Stored dataset entries
****

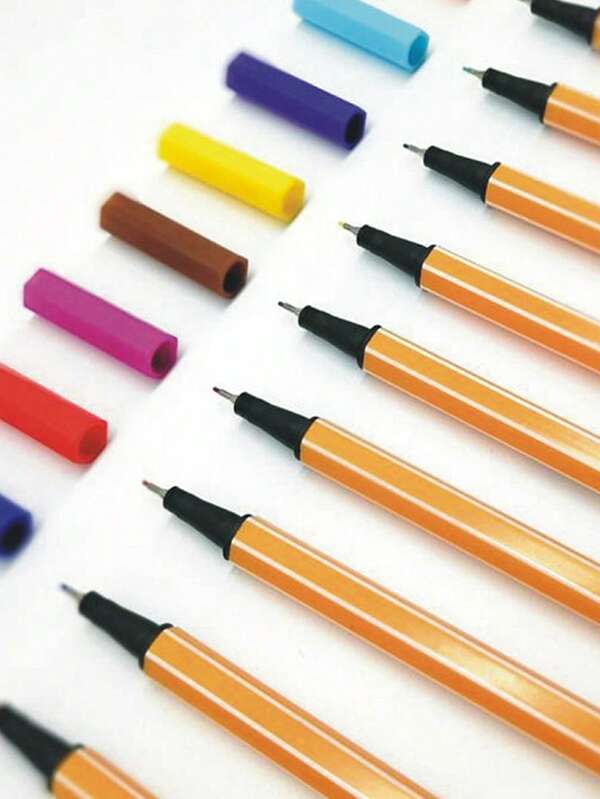
Find the location of `number of pens`. number of pens is located at coordinates tap(77, 778), tap(204, 685), tap(298, 562), tap(354, 460), tap(404, 360), tap(463, 269), tap(518, 175), tap(563, 97), tap(598, 24).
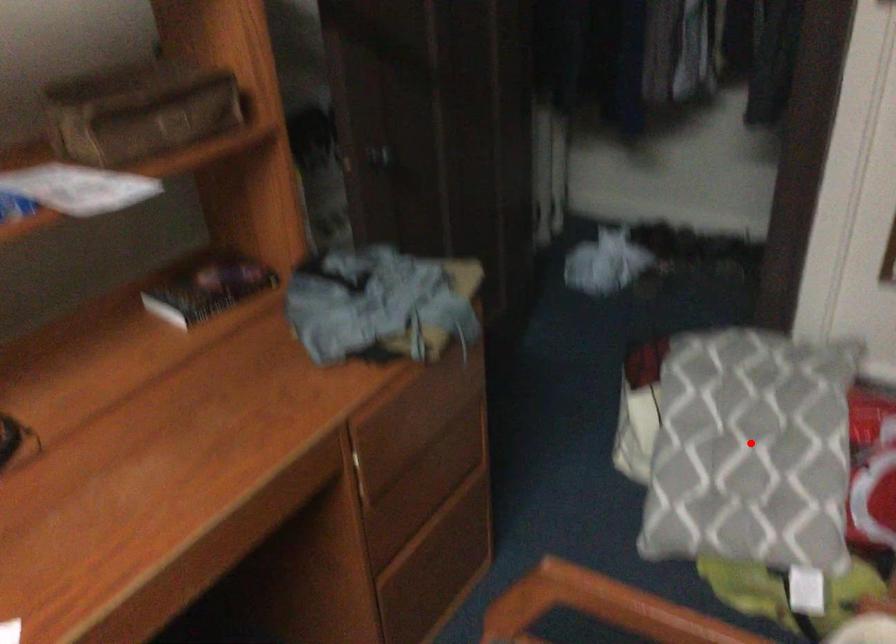
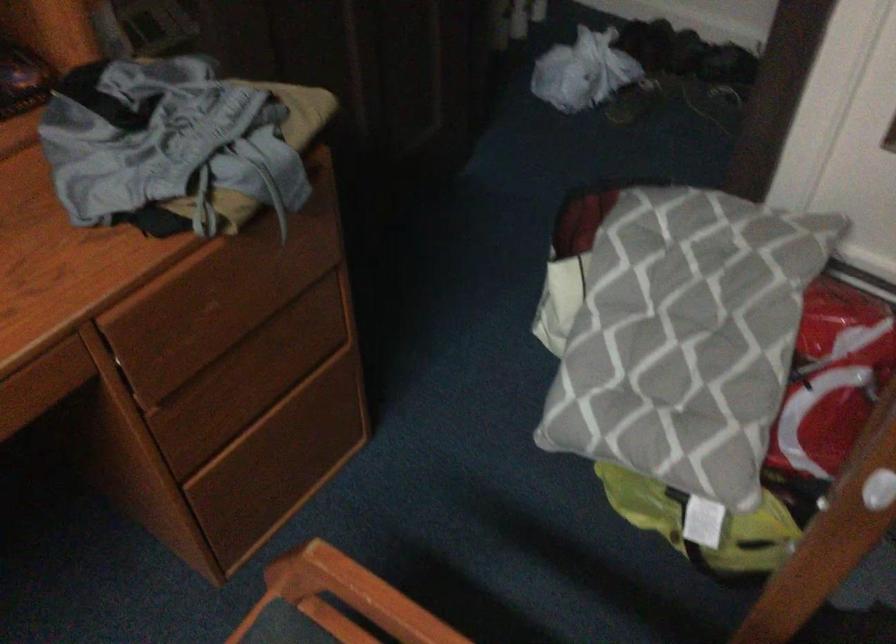
Question: I am providing you with two images of the same scene from different viewpoints. Image1 has a red point marked. In image2, the corresponding 3D location appears at what relative position? Reply with the corresponding letter.

Choices:
 (A) Closer
 (B) Farther

Answer: (A)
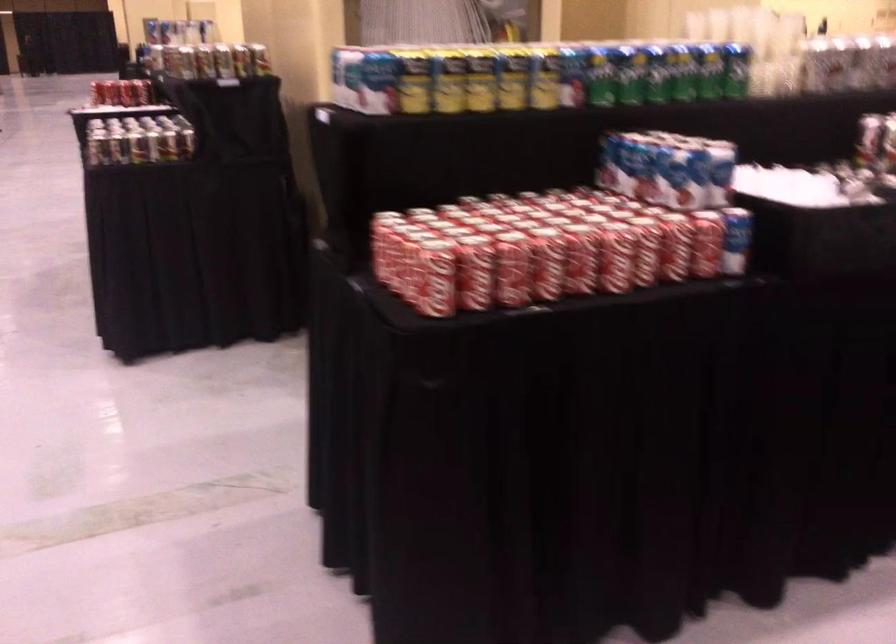
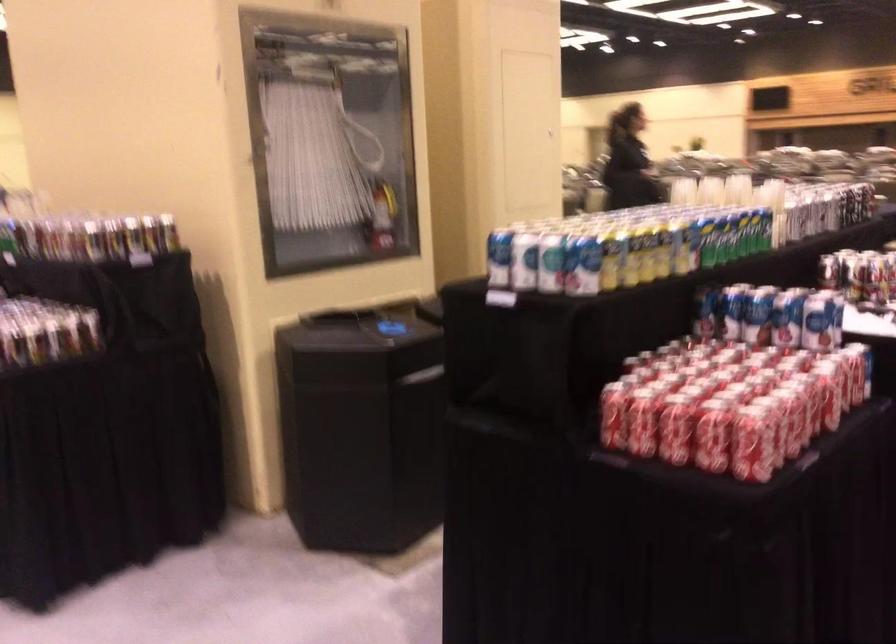
Where in the second image is the point corresponding to pixel 622 165 from the first image?

(757, 315)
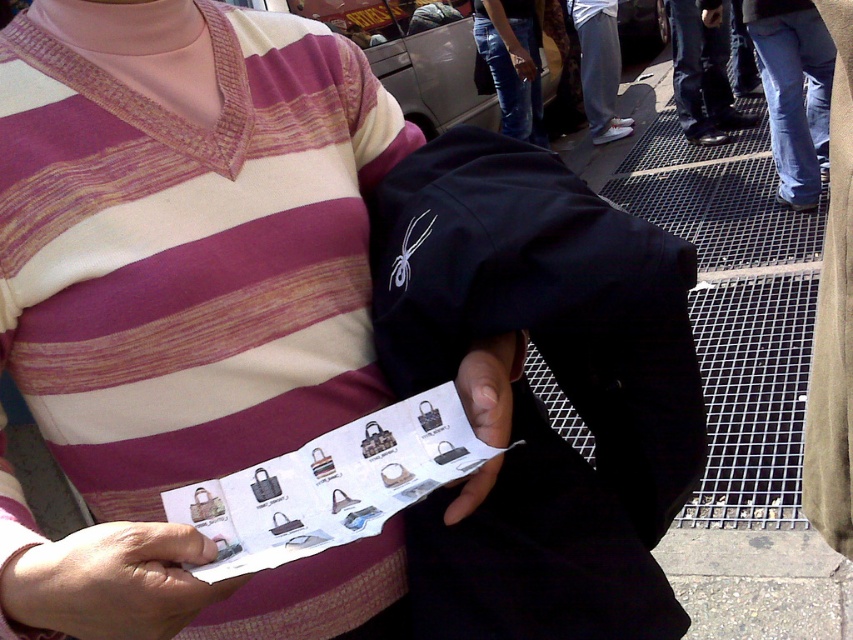
You are a delivery robot with a width of 1 meter. You are positioned near the jeans at lower right and need to reach the matte black bag at center. Is there enough space for you to move directly to the bag without any obstacles?

The distance between jeans at lower right and matte black bag at center is 1.31 meters. Since the robot is 1 meter wide, there is sufficient space to move directly to the bag as the distance is greater than the robot width.

You are a delivery robot in an urban area. You need to deliver a package to the person holding the booklet. The coordinates of the booklet are at point [112,580]. The booklet is on a white paper at center. Can you confirm the location of the booklet?

The point [112,580] is on white paper at center, so the booklet is located at the center of the white paper.

You are a photographer trying to capture the matte black bag at center and the jeans at lower right in a single frame. Based on their positions, which object will appear closer to the bottom edge of your photo?

The jeans at lower right is below the matte black bag at center, so it will appear closer to the bottom edge of the photo.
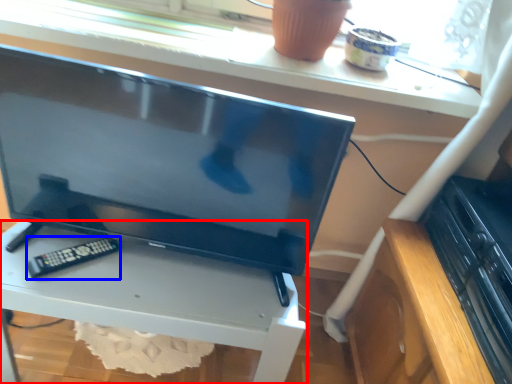
Question: Which of the following is the closest to the observer, furniture (highlighted by a red box) or control (highlighted by a blue box)?

Choices:
 (A) furniture
 (B) control

Answer: (A)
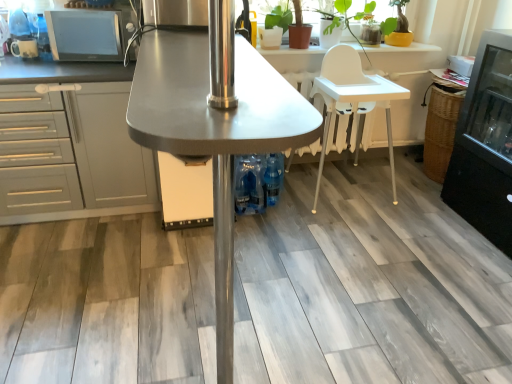
Find the location of a particular element. Image resolution: width=512 pixels, height=384 pixels. vacant space in white plastic chair at center (from a real-world perspective) is located at coordinates (339, 193).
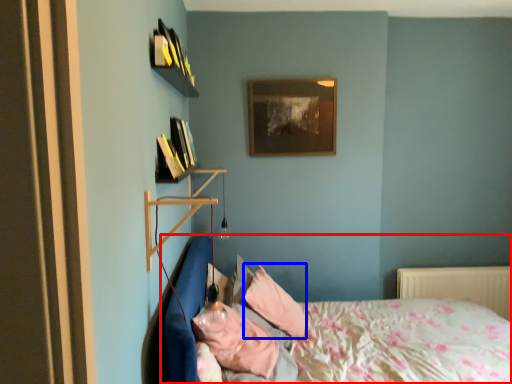
Question: Which of the following is the farthest to the observer, bed (highlighted by a red box) or pillow (highlighted by a blue box)?

Choices:
 (A) bed
 (B) pillow

Answer: (B)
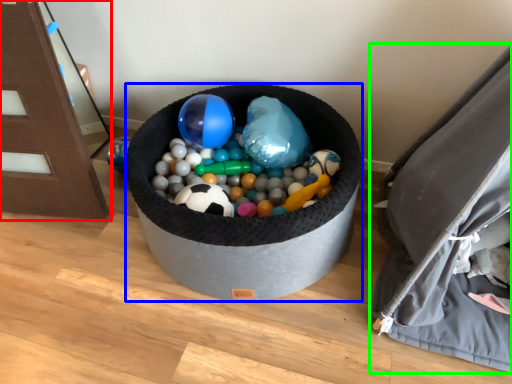
Question: Based on their relative distances, which object is farther from furniture (highlighted by a red box)? Choose from toy (highlighted by a blue box) and bean bag chair (highlighted by a green box).

Choices:
 (A) toy
 (B) bean bag chair

Answer: (B)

****

Can you change every "matte black bag" in the entries above to "leather backpack" and reproduce all of them with nothing else altered, leaving out the pictures?

Finished task ::
Find the location of `number of pens`. number of pens is located at coordinates tap(77, 778), tap(204, 685), tap(298, 562), tap(354, 460), tap(404, 360), tap(463, 269), tap(518, 175), tap(563, 97), tap(598, 24).
Question: I am providing you with two images of the same scene from different viewpoints. Image1 has a red point marked. In image2, the corresponding 3D location appears at what relative position? Reply with the corresponding letter.

Choices:
 (A) Closer
 (B) Farther

Answer: (A)
Where in the second image is the point corresponding to pixel 622 165 from the first image?

(757, 315)
You are a delivery robot with a width of 1 meter. You are positioned near the jeans at lower right and need to reach the leather backpack at center. Is there enough space for you to move directly to the bag without any obstacles?

The distance between jeans at lower right and leather backpack at center is 1.31 meters. Since the robot is 1 meter wide, there is sufficient space to move directly to the bag as the distance is greater than the robot width.

You are a delivery robot in an urban area. You need to deliver a package to the person holding the booklet. The coordinates of the booklet are at point [112,580]. The booklet is on a white paper at center. Can you confirm the location of the booklet?

The point [112,580] is on white paper at center, so the booklet is located at the center of the white paper.

You are a photographer trying to capture the leather backpack at center and the jeans at lower right in a single frame. Based on their positions, which object will appear closer to the bottom edge of your photo?

The jeans at lower right is below the leather backpack at center, so it will appear closer to the bottom edge of the photo.
Question: Which of the following is the closest to the observer, furniture (highlighted by a red box) or control (highlighted by a blue box)?

Choices:
 (A) furniture
 (B) control

Answer: (A)
Find the location of a particular element. Image resolution: width=512 pixels, height=384 pixels. vacant space in white plastic chair at center (from a real-world perspective) is located at coordinates (339, 193).
Question: Which of the following is the farthest to the observer, bed (highlighted by a red box) or pillow (highlighted by a blue box)?

Choices:
 (A) bed
 (B) pillow

Answer: (B)
Question: Based on their relative distances, which object is farther from furniture (highlighted by a red box)? Choose from toy (highlighted by a blue box) and bean bag chair (highlighted by a green box).

Choices:
 (A) toy
 (B) bean bag chair

Answer: (B)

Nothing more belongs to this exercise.